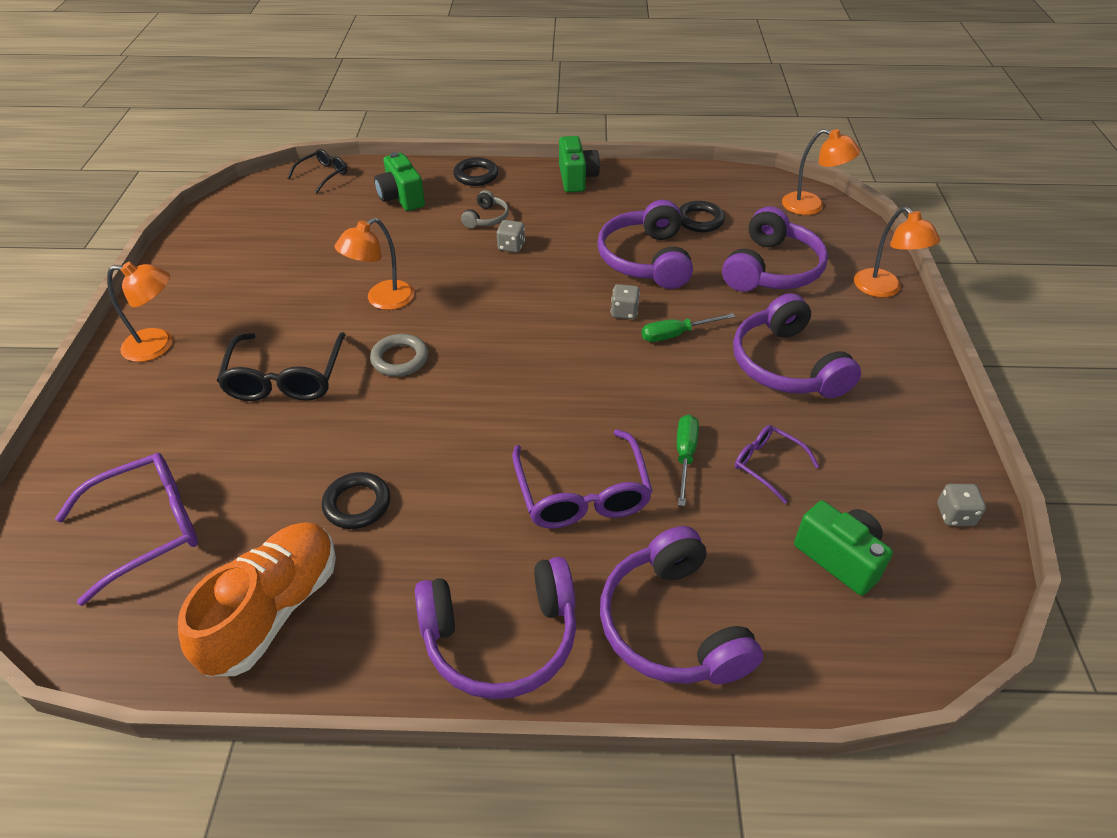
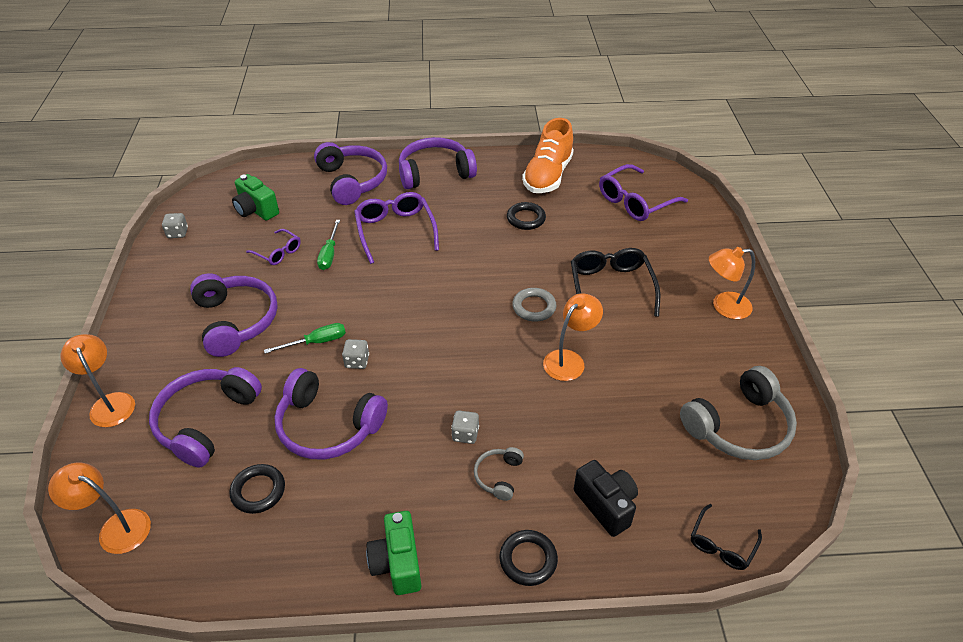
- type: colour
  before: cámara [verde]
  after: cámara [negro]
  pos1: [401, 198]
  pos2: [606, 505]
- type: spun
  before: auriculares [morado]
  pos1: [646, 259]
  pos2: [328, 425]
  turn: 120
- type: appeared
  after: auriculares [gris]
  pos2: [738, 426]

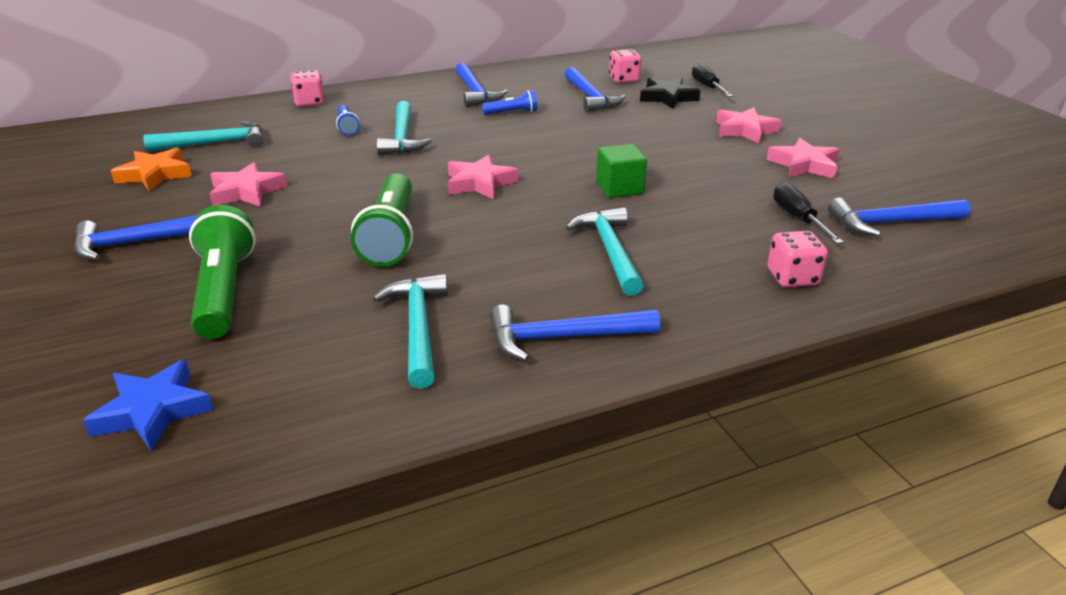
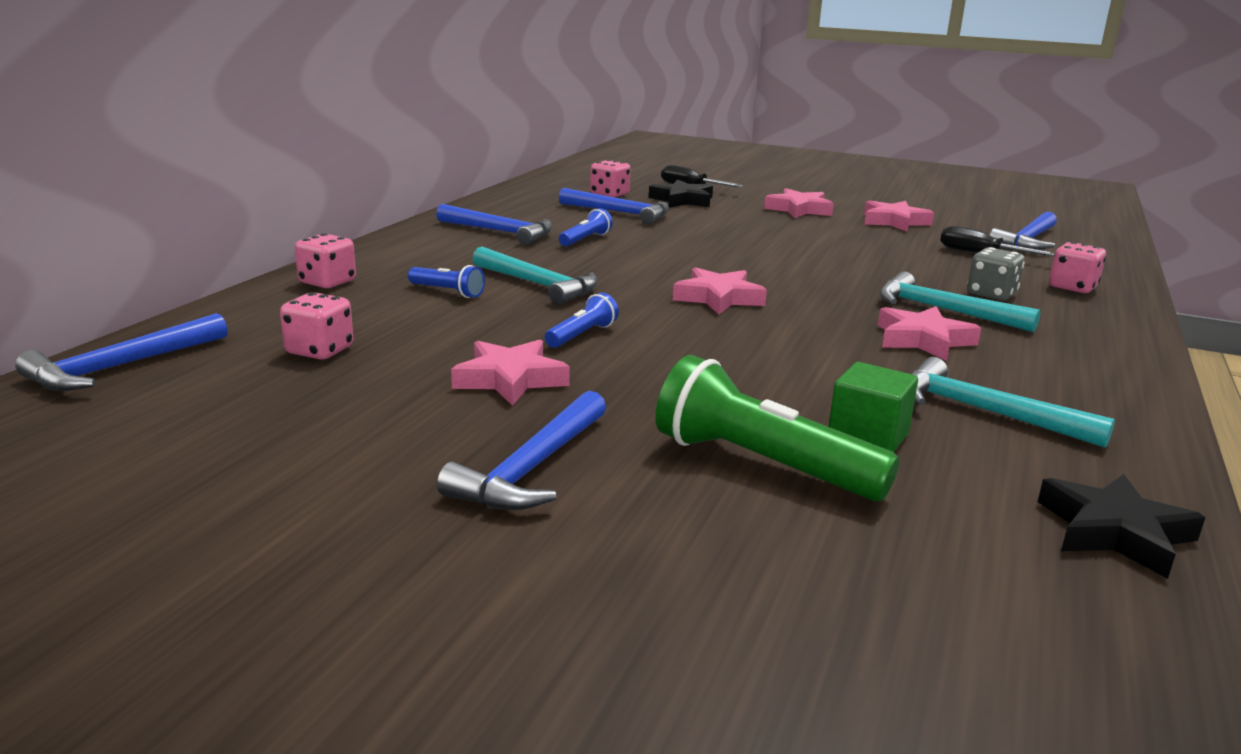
- type: exchanged
  before: martillo [turquesa]
  after: dado [rosa]
  pos1: [215, 143]
  pos2: [319, 350]
- type: relocated
  before: cubo [verde]
  pos1: [619, 188]
  pos2: [867, 437]
- type: missing
  before: estrella [naranja]
  pos1: [155, 174]
- type: missing
  before: lámpara de mano [verde]
  pos1: [391, 235]
- type: relocated
  before: martillo [azul]
  pos1: [563, 337]
  pos2: [121, 366]
- type: missing
  before: estrella [azul]
  pos1: [153, 411]
- type: appeared
  after: dado [gris]
  pos2: [991, 294]
- type: appeared
  after: lámpara de mano [azul]
  pos2: [582, 335]
- type: appeared
  after: estrella [rosa]
  pos2: [923, 340]
- type: appeared
  after: estrella [negro]
  pos2: [1114, 532]

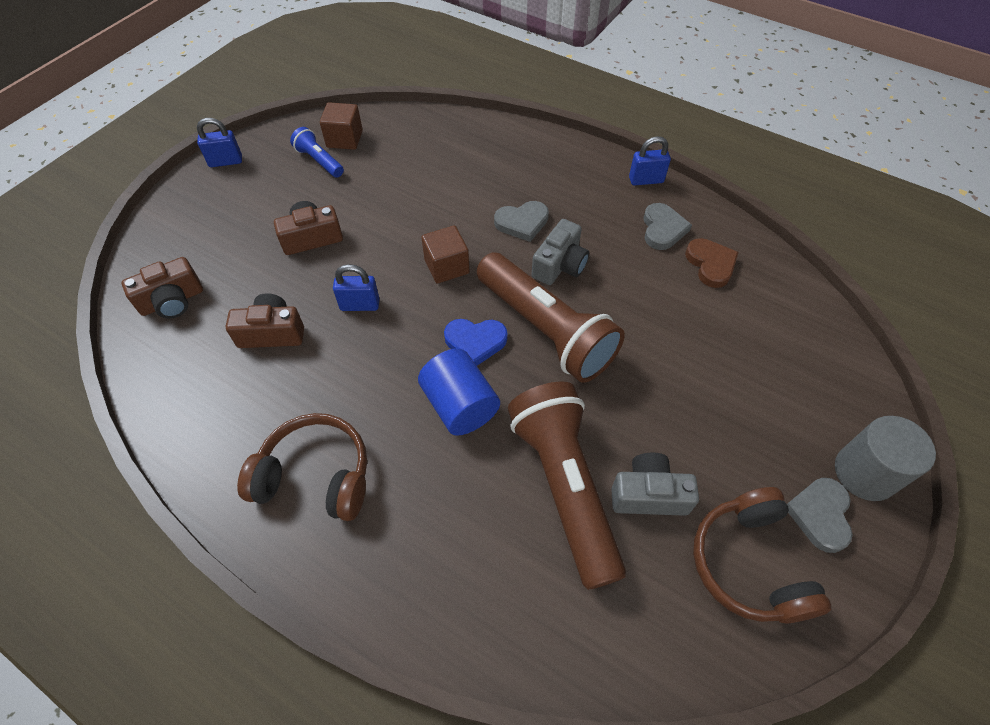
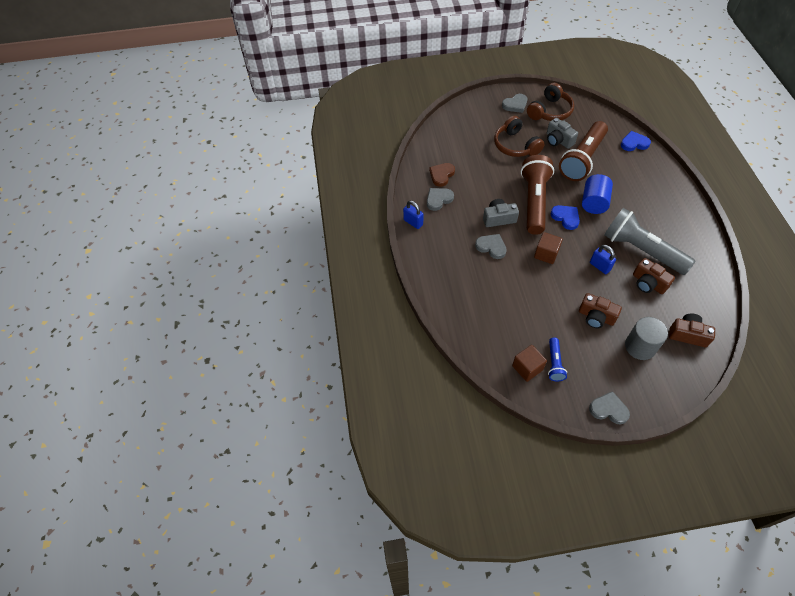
- type: exchanged
  before: candado [azul]
  after: corazón [gris]
  pos1: [225, 161]
  pos2: [608, 409]
- type: relocated
  before: auriculares [marrón]
  pos1: [315, 476]
  pos2: [515, 145]
- type: relocated
  before: cilindro [gris]
  pos1: [865, 473]
  pos2: [640, 346]
- type: appeared
  after: corazón [azul]
  pos2: [634, 143]
- type: appeared
  after: lámpara de mano [gris]
  pos2: [641, 250]

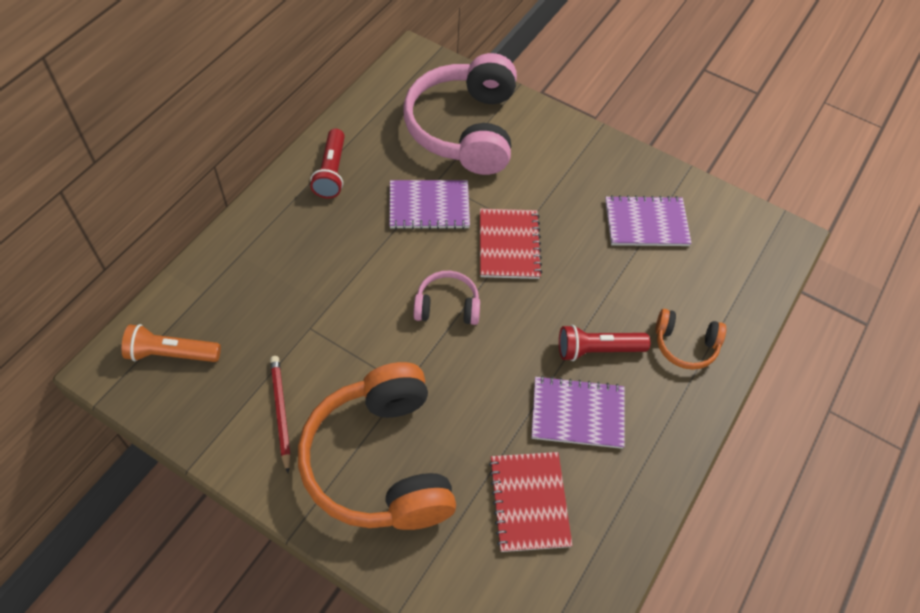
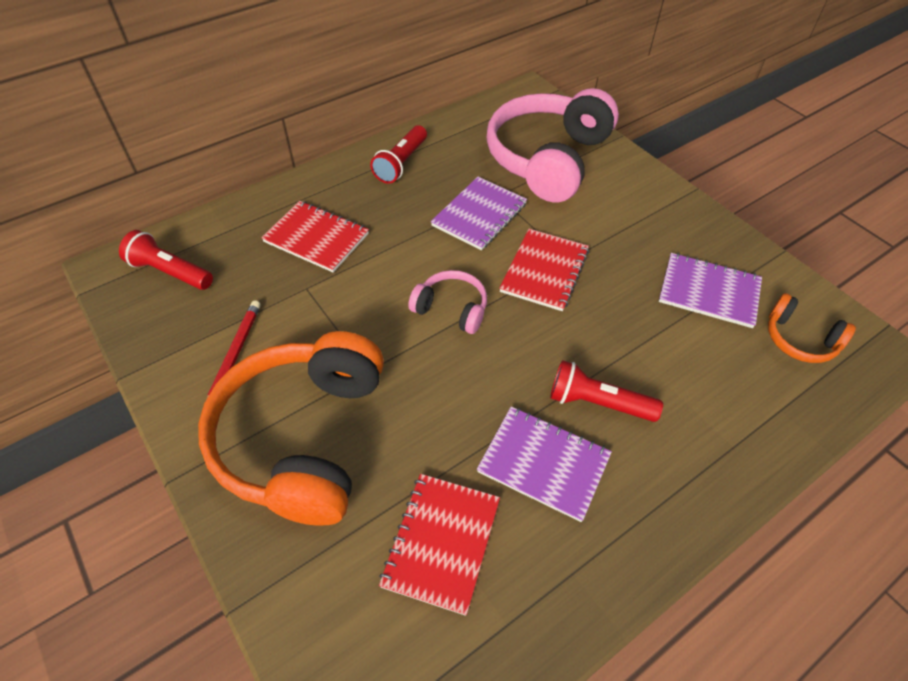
- type: spun
  before: cuaderno [morado]
  pos1: [429, 206]
  pos2: [479, 215]
  turn: -75
- type: relocated
  before: auriculares [naranja]
  pos1: [685, 345]
  pos2: [799, 339]
- type: colour
  before: lámpara de mano [naranja]
  after: lámpara de mano [rojo]
  pos1: [172, 354]
  pos2: [170, 272]
- type: appeared
  after: cuaderno [rojo]
  pos2: [316, 238]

*-*-*

● Work request:
Could you copy, exactly and with no pictures, each line from the first one above to the line holding "after: auriculares [gris]"?

● Result of the task:
- type: colour
  before: cámara [verde]
  after: cámara [negro]
  pos1: [401, 198]
  pos2: [606, 505]
- type: spun
  before: auriculares [morado]
  pos1: [646, 259]
  pos2: [328, 425]
  turn: 120
- type: appeared
  after: auriculares [gris]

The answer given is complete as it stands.